● Items from a dataset
===============

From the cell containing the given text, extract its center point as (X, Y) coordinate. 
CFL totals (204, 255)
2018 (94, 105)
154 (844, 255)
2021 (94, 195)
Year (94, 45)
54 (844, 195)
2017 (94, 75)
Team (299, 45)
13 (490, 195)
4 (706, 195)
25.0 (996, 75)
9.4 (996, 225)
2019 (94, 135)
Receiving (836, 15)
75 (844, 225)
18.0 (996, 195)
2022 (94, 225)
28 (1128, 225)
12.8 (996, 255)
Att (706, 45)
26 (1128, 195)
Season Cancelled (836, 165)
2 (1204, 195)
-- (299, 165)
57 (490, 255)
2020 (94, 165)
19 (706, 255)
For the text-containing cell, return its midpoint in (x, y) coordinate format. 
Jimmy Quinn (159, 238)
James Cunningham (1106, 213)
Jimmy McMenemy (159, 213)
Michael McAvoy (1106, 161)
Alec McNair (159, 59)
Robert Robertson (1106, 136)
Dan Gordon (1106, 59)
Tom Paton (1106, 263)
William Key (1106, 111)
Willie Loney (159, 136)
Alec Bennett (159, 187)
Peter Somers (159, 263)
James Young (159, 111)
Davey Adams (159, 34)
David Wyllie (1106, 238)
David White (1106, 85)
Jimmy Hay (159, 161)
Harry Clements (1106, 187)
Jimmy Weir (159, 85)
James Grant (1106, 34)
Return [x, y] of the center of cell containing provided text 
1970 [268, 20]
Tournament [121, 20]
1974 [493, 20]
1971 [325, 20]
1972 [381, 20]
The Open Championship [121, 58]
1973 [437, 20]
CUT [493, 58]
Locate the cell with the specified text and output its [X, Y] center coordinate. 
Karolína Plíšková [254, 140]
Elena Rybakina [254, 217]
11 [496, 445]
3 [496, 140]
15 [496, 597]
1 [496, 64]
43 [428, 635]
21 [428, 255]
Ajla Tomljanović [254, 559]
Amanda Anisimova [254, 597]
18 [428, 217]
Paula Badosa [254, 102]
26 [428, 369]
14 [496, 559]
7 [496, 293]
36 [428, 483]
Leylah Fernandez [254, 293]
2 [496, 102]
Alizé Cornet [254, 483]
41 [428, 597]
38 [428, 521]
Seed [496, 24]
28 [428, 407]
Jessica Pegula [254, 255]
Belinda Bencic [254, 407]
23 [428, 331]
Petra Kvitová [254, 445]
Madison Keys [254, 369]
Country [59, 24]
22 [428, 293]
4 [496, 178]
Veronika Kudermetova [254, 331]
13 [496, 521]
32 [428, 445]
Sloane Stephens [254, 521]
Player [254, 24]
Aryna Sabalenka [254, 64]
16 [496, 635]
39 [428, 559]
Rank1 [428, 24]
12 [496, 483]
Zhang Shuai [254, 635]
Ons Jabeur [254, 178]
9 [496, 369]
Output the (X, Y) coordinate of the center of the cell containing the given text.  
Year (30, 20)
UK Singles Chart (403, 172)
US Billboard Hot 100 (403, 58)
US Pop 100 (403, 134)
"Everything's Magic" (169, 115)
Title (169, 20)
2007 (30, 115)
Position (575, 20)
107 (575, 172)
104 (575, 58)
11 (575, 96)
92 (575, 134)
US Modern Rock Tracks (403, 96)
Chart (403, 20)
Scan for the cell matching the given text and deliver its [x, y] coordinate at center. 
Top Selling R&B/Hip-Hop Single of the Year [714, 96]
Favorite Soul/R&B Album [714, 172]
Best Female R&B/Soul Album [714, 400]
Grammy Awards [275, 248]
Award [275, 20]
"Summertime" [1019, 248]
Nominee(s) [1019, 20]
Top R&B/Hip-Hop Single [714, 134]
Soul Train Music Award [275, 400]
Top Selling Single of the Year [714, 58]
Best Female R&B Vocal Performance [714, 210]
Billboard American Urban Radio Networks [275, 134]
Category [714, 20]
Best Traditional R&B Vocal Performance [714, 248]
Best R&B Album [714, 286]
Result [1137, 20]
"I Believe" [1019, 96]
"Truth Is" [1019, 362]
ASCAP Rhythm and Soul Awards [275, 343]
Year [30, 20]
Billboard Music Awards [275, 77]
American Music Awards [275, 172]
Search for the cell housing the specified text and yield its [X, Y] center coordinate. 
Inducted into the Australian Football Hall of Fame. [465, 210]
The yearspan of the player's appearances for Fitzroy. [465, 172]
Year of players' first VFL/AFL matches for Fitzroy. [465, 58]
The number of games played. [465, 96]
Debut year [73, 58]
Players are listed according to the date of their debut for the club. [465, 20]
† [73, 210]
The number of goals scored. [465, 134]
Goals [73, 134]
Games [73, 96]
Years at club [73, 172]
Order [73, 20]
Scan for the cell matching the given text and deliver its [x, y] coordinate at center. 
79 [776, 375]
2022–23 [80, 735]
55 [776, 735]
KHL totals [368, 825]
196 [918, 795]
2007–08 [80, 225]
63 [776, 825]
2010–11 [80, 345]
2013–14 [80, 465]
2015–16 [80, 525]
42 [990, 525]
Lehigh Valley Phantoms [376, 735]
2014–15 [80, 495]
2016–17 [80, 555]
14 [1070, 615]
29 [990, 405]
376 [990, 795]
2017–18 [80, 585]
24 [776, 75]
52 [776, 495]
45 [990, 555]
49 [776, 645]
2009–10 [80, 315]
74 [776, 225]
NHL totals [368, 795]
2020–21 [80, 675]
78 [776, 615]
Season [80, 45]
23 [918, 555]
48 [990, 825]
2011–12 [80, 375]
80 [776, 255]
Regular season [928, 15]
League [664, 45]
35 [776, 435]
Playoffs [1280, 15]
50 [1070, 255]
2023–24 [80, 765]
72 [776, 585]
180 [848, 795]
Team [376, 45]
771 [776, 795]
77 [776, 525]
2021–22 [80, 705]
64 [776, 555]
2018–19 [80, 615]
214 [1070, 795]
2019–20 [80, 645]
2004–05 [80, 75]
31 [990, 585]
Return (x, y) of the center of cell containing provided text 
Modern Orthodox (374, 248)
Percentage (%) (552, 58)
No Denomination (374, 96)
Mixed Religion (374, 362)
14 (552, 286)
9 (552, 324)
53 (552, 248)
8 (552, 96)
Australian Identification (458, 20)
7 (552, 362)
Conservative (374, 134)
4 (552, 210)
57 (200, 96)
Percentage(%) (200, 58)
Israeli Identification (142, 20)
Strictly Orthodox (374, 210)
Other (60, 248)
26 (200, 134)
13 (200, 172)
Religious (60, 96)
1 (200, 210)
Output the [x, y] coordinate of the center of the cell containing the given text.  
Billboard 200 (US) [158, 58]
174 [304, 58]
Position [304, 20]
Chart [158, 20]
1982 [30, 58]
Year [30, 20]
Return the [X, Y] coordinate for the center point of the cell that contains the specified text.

===============

Copy out all of the entries above line by line, reproducing each one word for word and changing nothing.

From the cell containing the given text, extract its center point as (X, Y) coordinate. 
CFL totals (204, 255)
2018 (94, 105)
154 (844, 255)
2021 (94, 195)
Year (94, 45)
54 (844, 195)
2017 (94, 75)
Team (299, 45)
13 (490, 195)
4 (706, 195)
25.0 (996, 75)
9.4 (996, 225)
2019 (94, 135)
Receiving (836, 15)
75 (844, 225)
18.0 (996, 195)
2022 (94, 225)
28 (1128, 225)
12.8 (996, 255)
Att (706, 45)
26 (1128, 195)
Season Cancelled (836, 165)
2 (1204, 195)
-- (299, 165)
57 (490, 255)
2020 (94, 165)
19 (706, 255)
For the text-containing cell, return its midpoint in (x, y) coordinate format. 
Jimmy Quinn (159, 238)
James Cunningham (1106, 213)
Jimmy McMenemy (159, 213)
Michael McAvoy (1106, 161)
Alec McNair (159, 59)
Robert Robertson (1106, 136)
Dan Gordon (1106, 59)
Tom Paton (1106, 263)
William Key (1106, 111)
Willie Loney (159, 136)
Alec Bennett (159, 187)
Peter Somers (159, 263)
James Young (159, 111)
Davey Adams (159, 34)
David Wyllie (1106, 238)
David White (1106, 85)
Jimmy Hay (159, 161)
Harry Clements (1106, 187)
Jimmy Weir (159, 85)
James Grant (1106, 34)
Return [x, y] of the center of cell containing provided text 
1970 [268, 20]
Tournament [121, 20]
1974 [493, 20]
1971 [325, 20]
1972 [381, 20]
The Open Championship [121, 58]
1973 [437, 20]
CUT [493, 58]
Locate the cell with the specified text and output its [X, Y] center coordinate. 
Karolína Plíšková [254, 140]
Elena Rybakina [254, 217]
11 [496, 445]
3 [496, 140]
15 [496, 597]
1 [496, 64]
43 [428, 635]
21 [428, 255]
Ajla Tomljanović [254, 559]
Amanda Anisimova [254, 597]
18 [428, 217]
Paula Badosa [254, 102]
26 [428, 369]
14 [496, 559]
7 [496, 293]
36 [428, 483]
Leylah Fernandez [254, 293]
2 [496, 102]
Alizé Cornet [254, 483]
41 [428, 597]
38 [428, 521]
Seed [496, 24]
28 [428, 407]
Jessica Pegula [254, 255]
Belinda Bencic [254, 407]
23 [428, 331]
Petra Kvitová [254, 445]
Madison Keys [254, 369]
Country [59, 24]
22 [428, 293]
4 [496, 178]
Veronika Kudermetova [254, 331]
13 [496, 521]
32 [428, 445]
Sloane Stephens [254, 521]
Player [254, 24]
Aryna Sabalenka [254, 64]
16 [496, 635]
39 [428, 559]
Rank1 [428, 24]
12 [496, 483]
Zhang Shuai [254, 635]
Ons Jabeur [254, 178]
9 [496, 369]
Output the (X, Y) coordinate of the center of the cell containing the given text.  
Year (30, 20)
UK Singles Chart (403, 172)
US Billboard Hot 100 (403, 58)
US Pop 100 (403, 134)
"Everything's Magic" (169, 115)
Title (169, 20)
2007 (30, 115)
Position (575, 20)
107 (575, 172)
104 (575, 58)
11 (575, 96)
92 (575, 134)
US Modern Rock Tracks (403, 96)
Chart (403, 20)
Scan for the cell matching the given text and deliver its [x, y] coordinate at center. 
Top Selling R&B/Hip-Hop Single of the Year [714, 96]
Favorite Soul/R&B Album [714, 172]
Best Female R&B/Soul Album [714, 400]
Grammy Awards [275, 248]
Award [275, 20]
"Summertime" [1019, 248]
Nominee(s) [1019, 20]
Top R&B/Hip-Hop Single [714, 134]
Soul Train Music Award [275, 400]
Top Selling Single of the Year [714, 58]
Best Female R&B Vocal Performance [714, 210]
Billboard American Urban Radio Networks [275, 134]
Category [714, 20]
Best Traditional R&B Vocal Performance [714, 248]
Best R&B Album [714, 286]
Result [1137, 20]
"I Believe" [1019, 96]
"Truth Is" [1019, 362]
ASCAP Rhythm and Soul Awards [275, 343]
Year [30, 20]
Billboard Music Awards [275, 77]
American Music Awards [275, 172]
Search for the cell housing the specified text and yield its [X, Y] center coordinate. 
Inducted into the Australian Football Hall of Fame. [465, 210]
The yearspan of the player's appearances for Fitzroy. [465, 172]
Year of players' first VFL/AFL matches for Fitzroy. [465, 58]
The number of games played. [465, 96]
Debut year [73, 58]
Players are listed according to the date of their debut for the club. [465, 20]
† [73, 210]
The number of goals scored. [465, 134]
Goals [73, 134]
Games [73, 96]
Years at club [73, 172]
Order [73, 20]
Scan for the cell matching the given text and deliver its [x, y] coordinate at center. 
79 [776, 375]
2022–23 [80, 735]
55 [776, 735]
KHL totals [368, 825]
196 [918, 795]
2007–08 [80, 225]
63 [776, 825]
2010–11 [80, 345]
2013–14 [80, 465]
2015–16 [80, 525]
42 [990, 525]
Lehigh Valley Phantoms [376, 735]
2014–15 [80, 495]
2016–17 [80, 555]
14 [1070, 615]
29 [990, 405]
376 [990, 795]
2017–18 [80, 585]
24 [776, 75]
52 [776, 495]
45 [990, 555]
49 [776, 645]
2009–10 [80, 315]
74 [776, 225]
NHL totals [368, 795]
2020–21 [80, 675]
78 [776, 615]
Season [80, 45]
23 [918, 555]
48 [990, 825]
2011–12 [80, 375]
80 [776, 255]
Regular season [928, 15]
League [664, 45]
35 [776, 435]
Playoffs [1280, 15]
50 [1070, 255]
2023–24 [80, 765]
72 [776, 585]
180 [848, 795]
Team [376, 45]
771 [776, 795]
77 [776, 525]
2021–22 [80, 705]
64 [776, 555]
2018–19 [80, 615]
214 [1070, 795]
2019–20 [80, 645]
2004–05 [80, 75]
31 [990, 585]
Return (x, y) of the center of cell containing provided text 
Modern Orthodox (374, 248)
Percentage (%) (552, 58)
No Denomination (374, 96)
Mixed Religion (374, 362)
14 (552, 286)
9 (552, 324)
53 (552, 248)
8 (552, 96)
Australian Identification (458, 20)
7 (552, 362)
Conservative (374, 134)
4 (552, 210)
57 (200, 96)
Percentage(%) (200, 58)
Israeli Identification (142, 20)
Strictly Orthodox (374, 210)
Other (60, 248)
26 (200, 134)
13 (200, 172)
Religious (60, 96)
1 (200, 210)
Output the [x, y] coordinate of the center of the cell containing the given text.  
Billboard 200 (US) [158, 58]
174 [304, 58]
Position [304, 20]
Chart [158, 20]
1982 [30, 58]
Year [30, 20]
Return the [X, Y] coordinate for the center point of the cell that contains the specified text.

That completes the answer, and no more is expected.